### Task statement
Exact copy, no pictures: every line from the one that contains "swapped,kostka do gry" through the end of the data below, and nothing else.

### Listed records
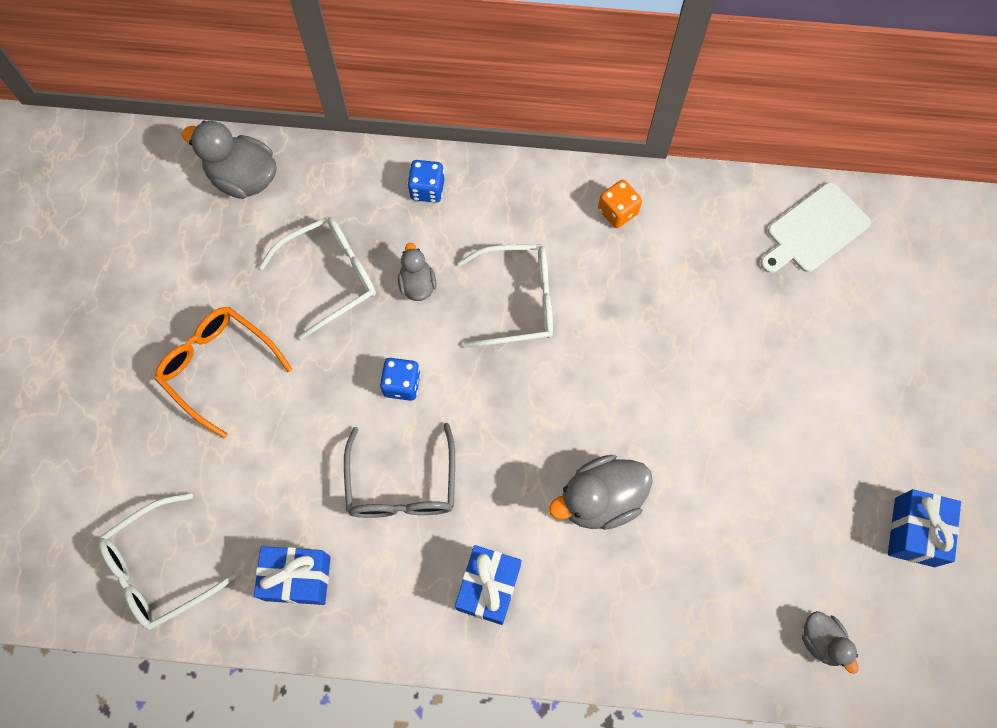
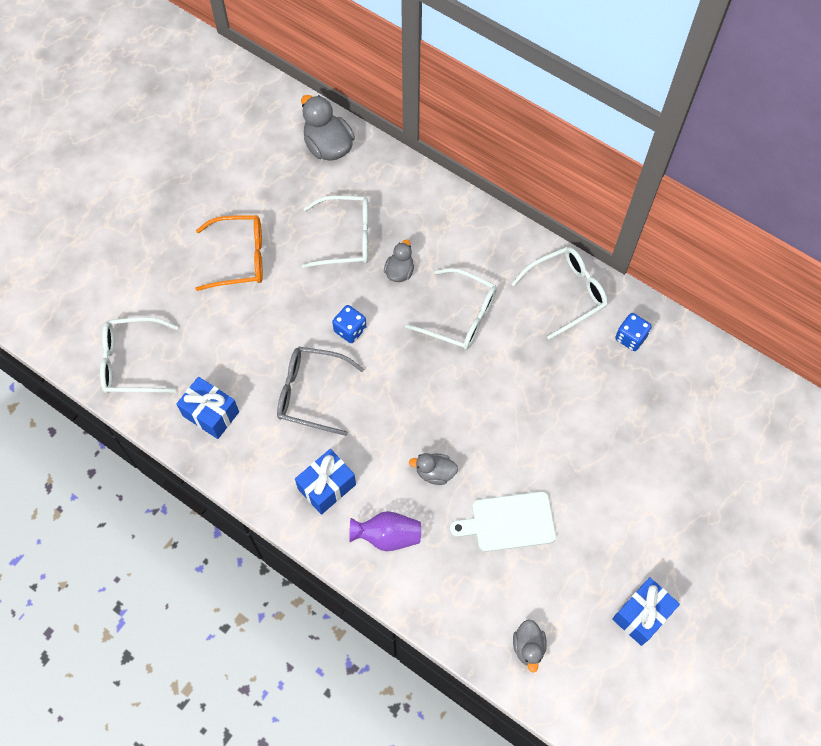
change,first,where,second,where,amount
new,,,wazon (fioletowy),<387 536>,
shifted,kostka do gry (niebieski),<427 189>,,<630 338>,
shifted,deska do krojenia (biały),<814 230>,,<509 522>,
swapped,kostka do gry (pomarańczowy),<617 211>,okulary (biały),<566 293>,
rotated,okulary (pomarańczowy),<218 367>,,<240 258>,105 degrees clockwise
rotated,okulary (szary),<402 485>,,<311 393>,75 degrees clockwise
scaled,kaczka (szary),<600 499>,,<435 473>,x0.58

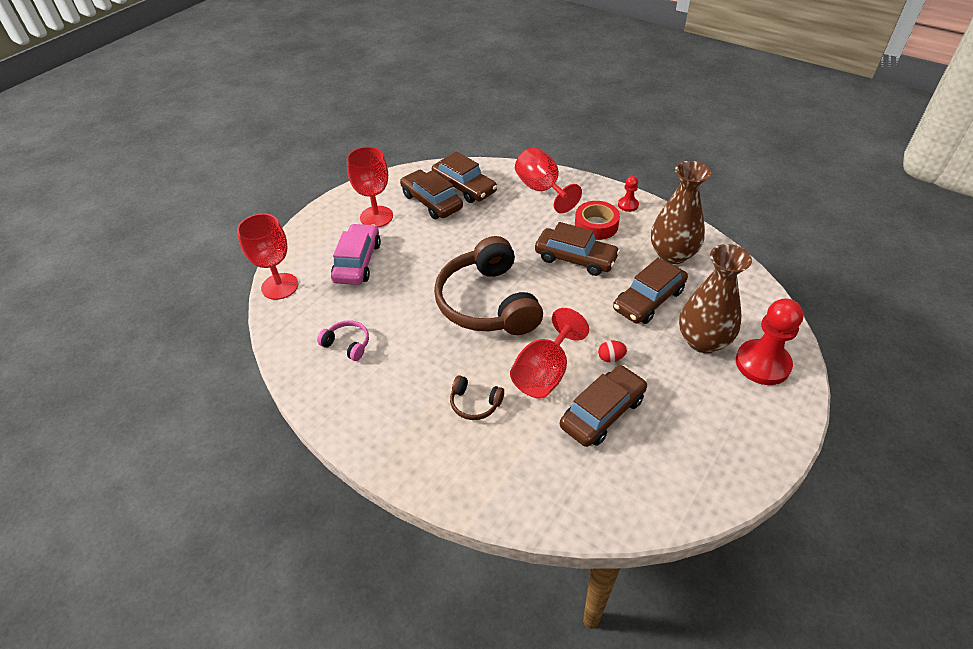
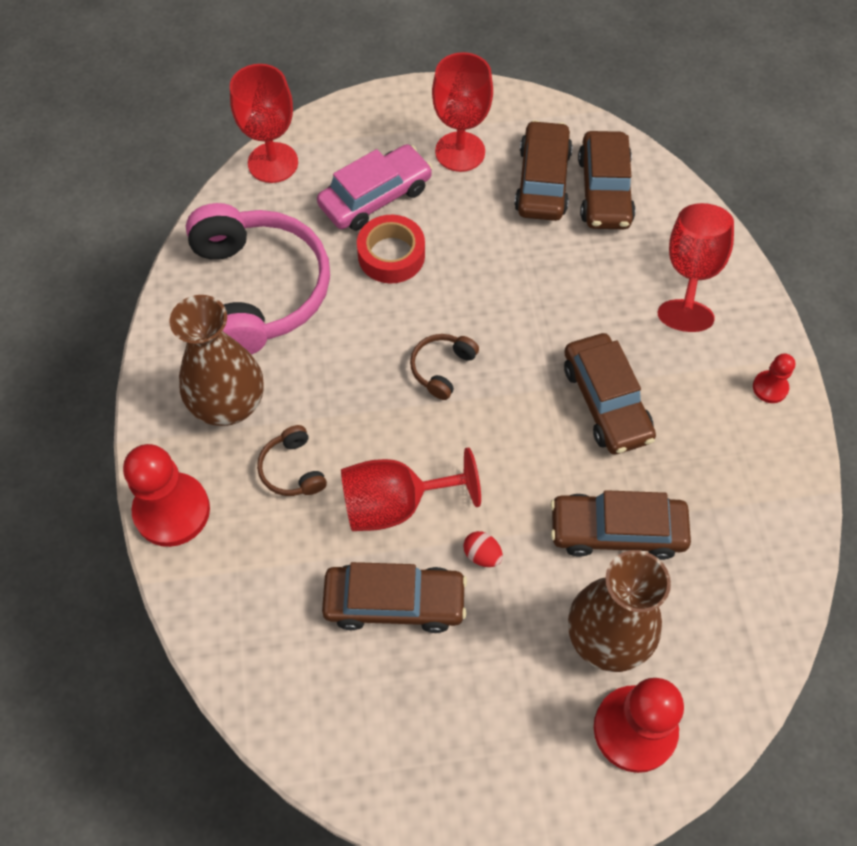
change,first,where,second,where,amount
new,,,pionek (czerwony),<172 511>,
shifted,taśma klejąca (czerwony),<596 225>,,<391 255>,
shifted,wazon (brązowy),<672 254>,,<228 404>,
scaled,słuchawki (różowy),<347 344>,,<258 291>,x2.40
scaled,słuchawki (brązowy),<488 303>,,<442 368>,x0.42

### Exercise solution
swapped,kostka do gry (pomarańczowy),<617 211>,okulary (biały),<566 293>,
rotated,okulary (pomarańczowy),<218 367>,,<240 258>,105 degrees clockwise
rotated,okulary (szary),<402 485>,,<311 393>,75 degrees clockwise
scaled,kaczka (szary),<600 499>,,<435 473>,x0.58

change,first,where,second,where,amount
new,,,pionek (czerwony),<172 511>,
shifted,taśma klejąca (czerwony),<596 225>,,<391 255>,
shifted,wazon (brązowy),<672 254>,,<228 404>,
scaled,słuchawki (różowy),<347 344>,,<258 291>,x2.40
scaled,słuchawki (brązowy),<488 303>,,<442 368>,x0.42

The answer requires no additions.